REQUIRED WORK: Please restate each entry word for word and leave the pictures out.

[Opening DATA SUPPLIED section]

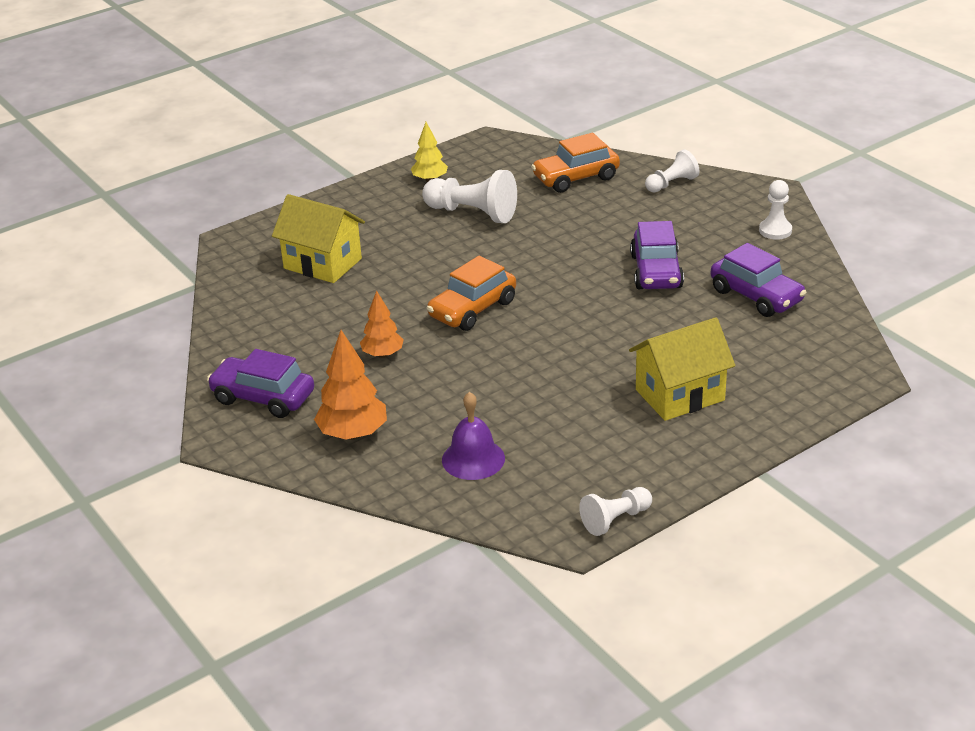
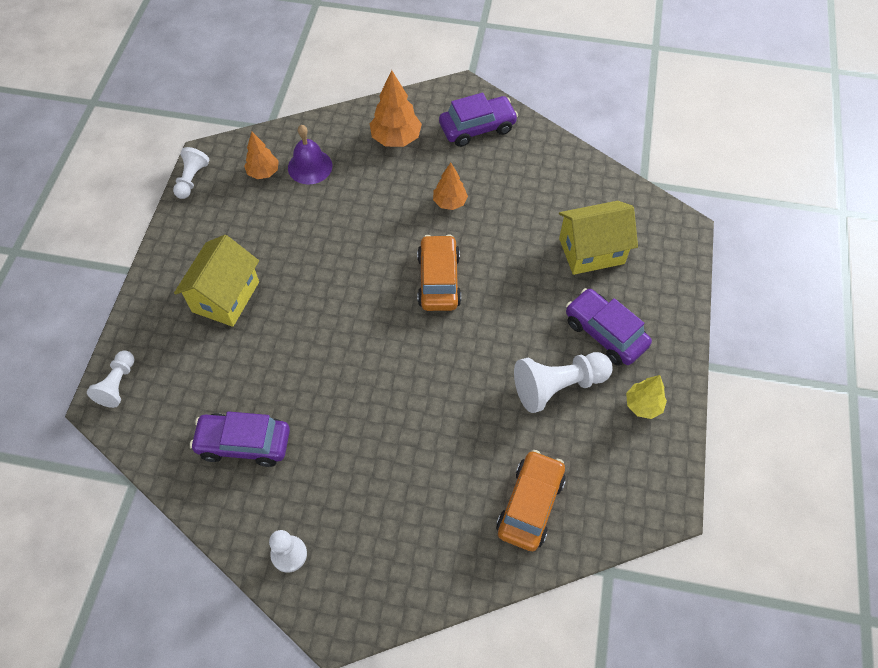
camera: 135 degrees right, 25 degrees up
purple car [630,221,684,289] -> purple car moved to [566,288,652,365]
white pawn [645,149,699,192] -> white pawn moved to [87,351,135,408]
none -> orange tree [244,132,279,179]

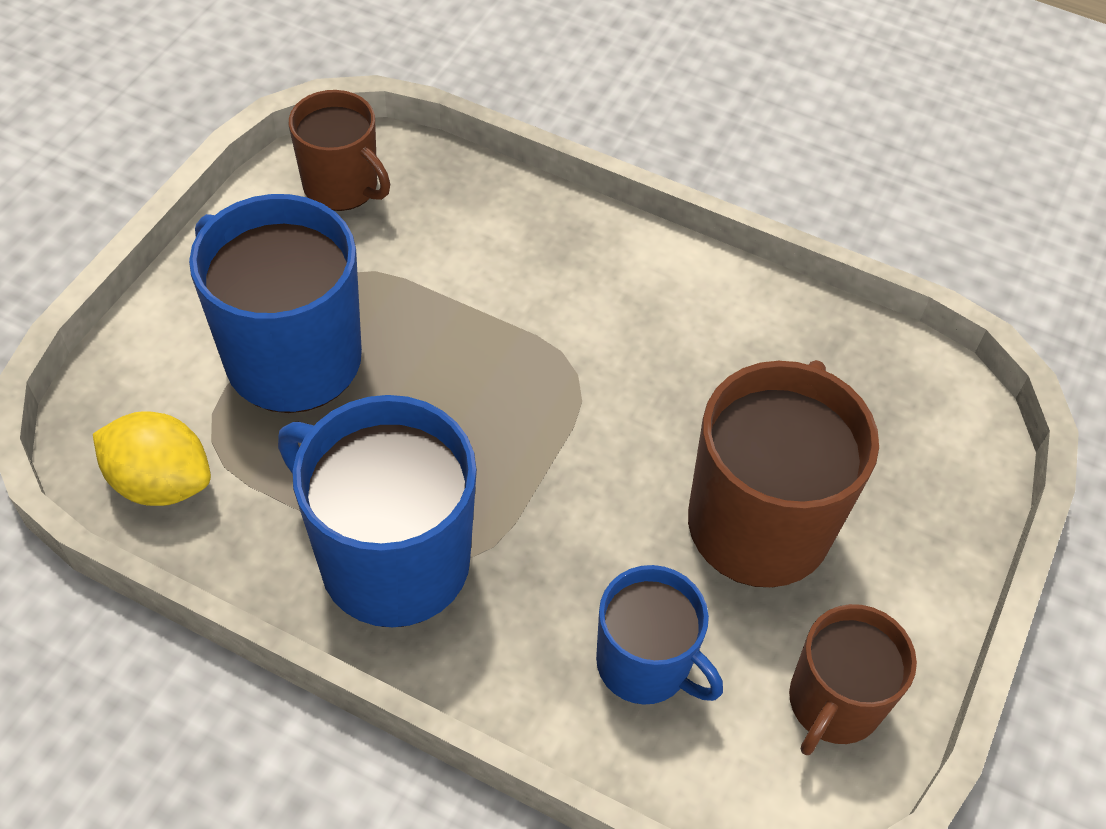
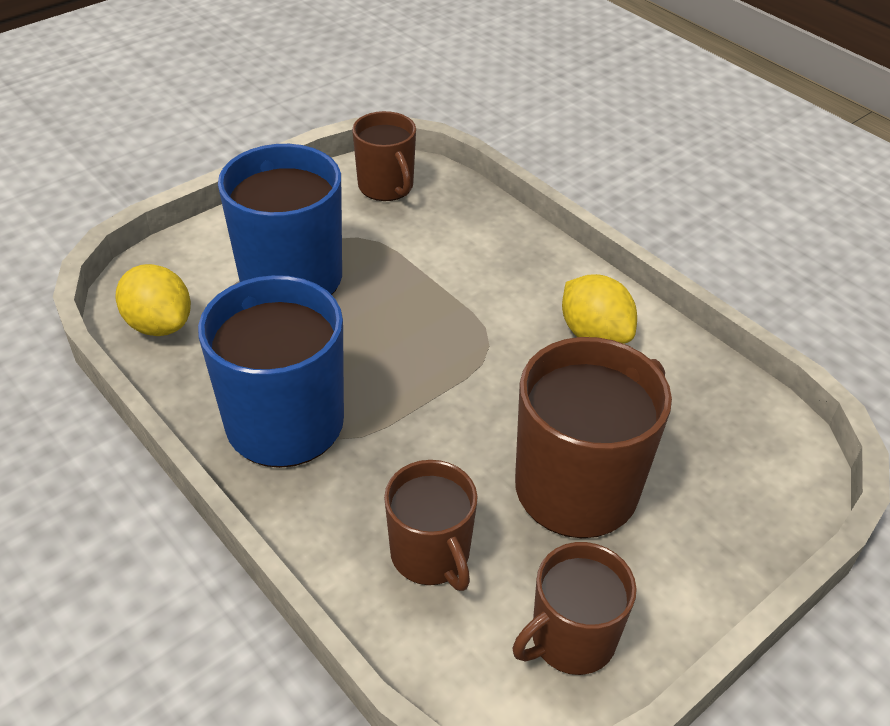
camera: 25 degrees right, 10 degrees down
blue mug [596,565,723,705] -> brown mug [384,460,478,591]
none -> yellow lemon [562,274,637,344]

[Closing DATA SUPPLIED section]

EXERCISE RESULT:
camera: 135 degrees right, 25 degrees up
purple car [630,221,684,289] -> purple car moved to [566,288,652,365]
white pawn [645,149,699,192] -> white pawn moved to [87,351,135,408]
none -> orange tree [244,132,279,179]

camera: 25 degrees right, 10 degrees down
blue mug [596,565,723,705] -> brown mug [384,460,478,591]
none -> yellow lemon [562,274,637,344]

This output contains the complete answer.